◆ **Exercise**:
Give again, exactly, every line of the entries below from the one that has "yellow rolling pin [525,216,556,246] -> none" to the last.

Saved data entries
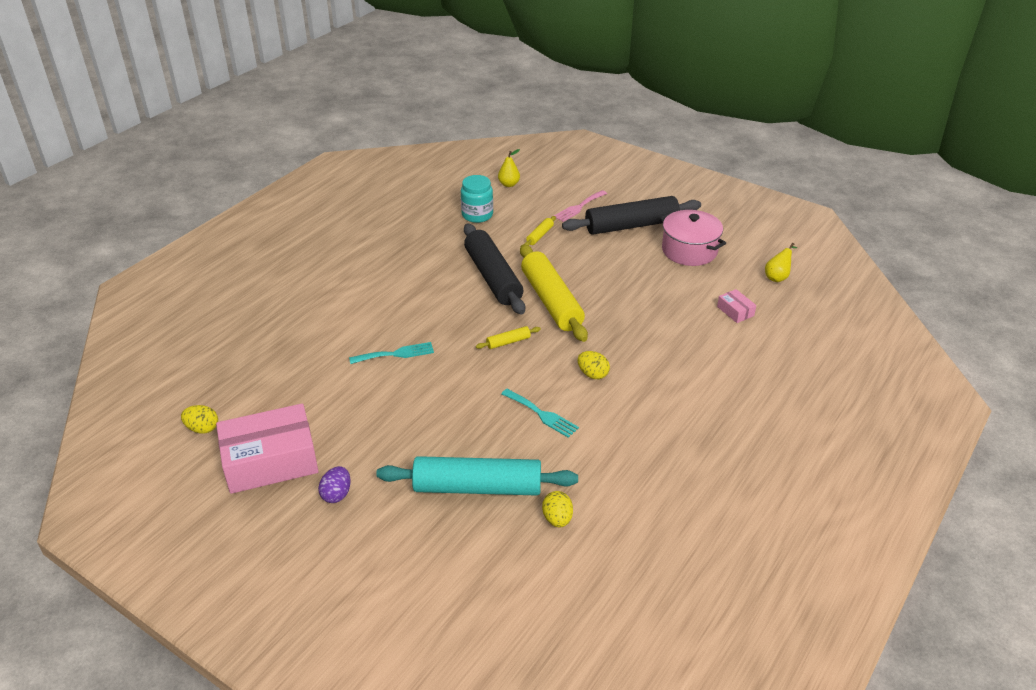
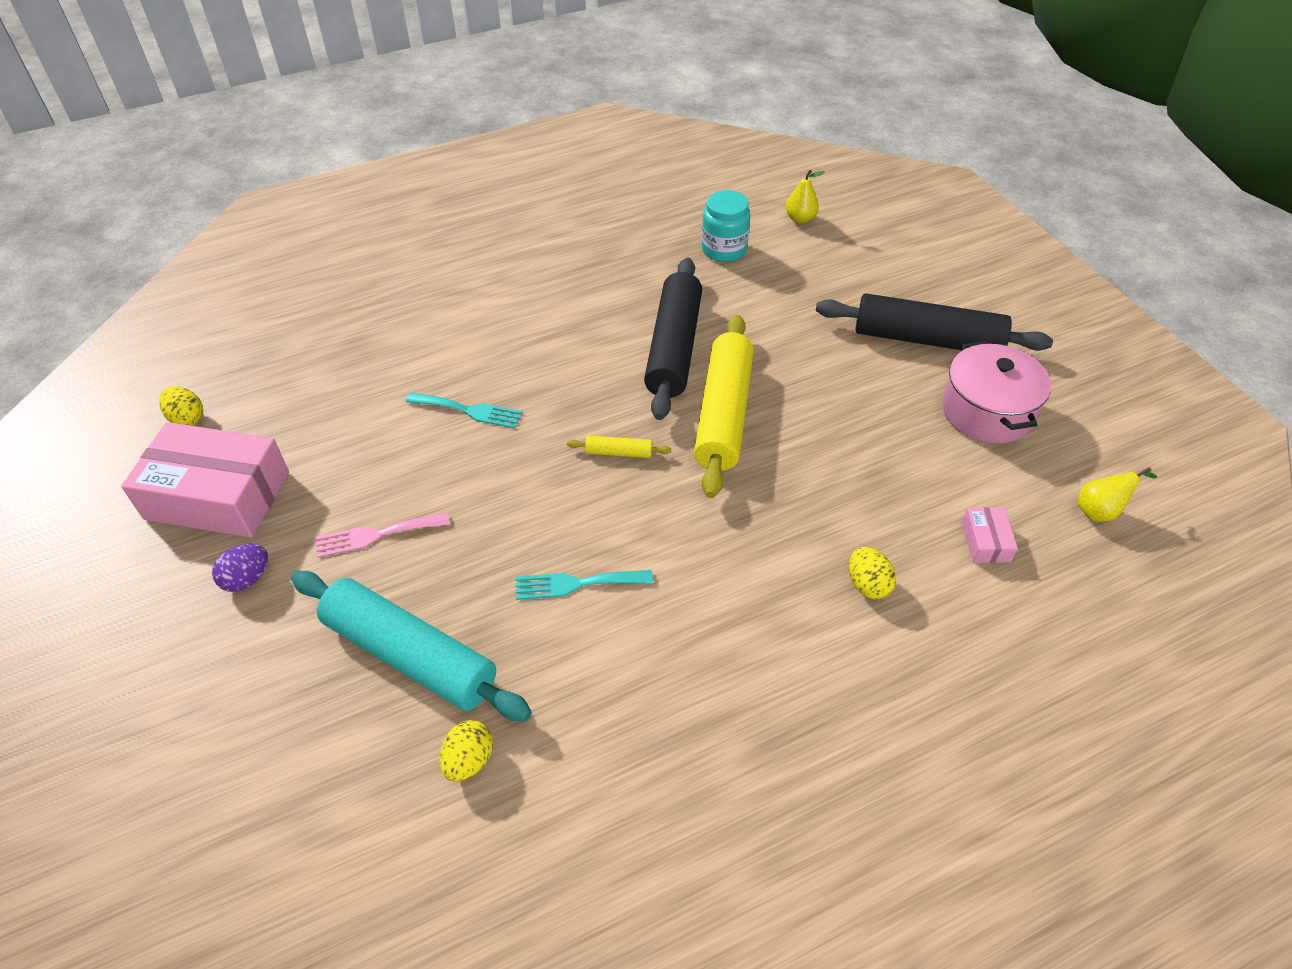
camera: 30 degrees right, 10 degrees up
turquoise fork [501,389,579,438] -> turquoise fork turned 105 degrees clockwise [516,570,653,600]
yellow rolling pin [525,216,556,246] -> none
pink fork [554,190,607,222] -> pink fork moved to [316,513,450,558]
yellow egg [578,351,610,379] -> yellow egg moved to [849,547,896,600]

◆ **Exercise result**:
yellow rolling pin [525,216,556,246] -> none
pink fork [554,190,607,222] -> pink fork moved to [316,513,450,558]
yellow egg [578,351,610,379] -> yellow egg moved to [849,547,896,600]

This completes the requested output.